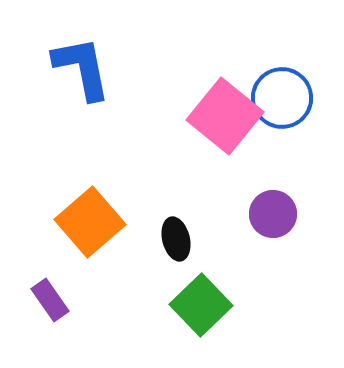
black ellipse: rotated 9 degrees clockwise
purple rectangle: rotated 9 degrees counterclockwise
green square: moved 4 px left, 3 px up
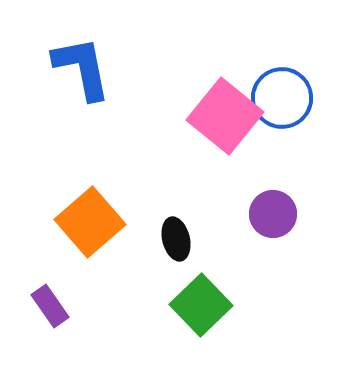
purple rectangle: moved 6 px down
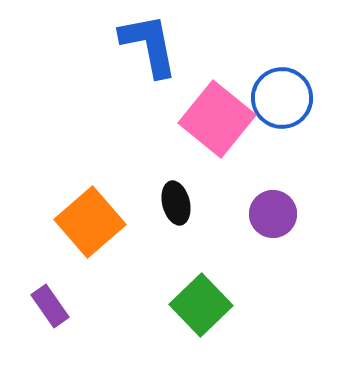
blue L-shape: moved 67 px right, 23 px up
pink square: moved 8 px left, 3 px down
black ellipse: moved 36 px up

::::

Put the listing above into a Markdown table with two columns, Row and Text, numbering the rows from 1 in order and omitting blank lines. Leave the picture lines out of the answer.

| Row | Text |
|---|---|
| 1 | black ellipse: rotated 9 degrees clockwise |
| 2 | purple rectangle: rotated 9 degrees counterclockwise |
| 3 | green square: moved 4 px left, 3 px up |
| 4 | purple rectangle: moved 6 px down |
| 5 | blue L-shape: moved 67 px right, 23 px up |
| 6 | pink square: moved 8 px left, 3 px down |
| 7 | black ellipse: moved 36 px up |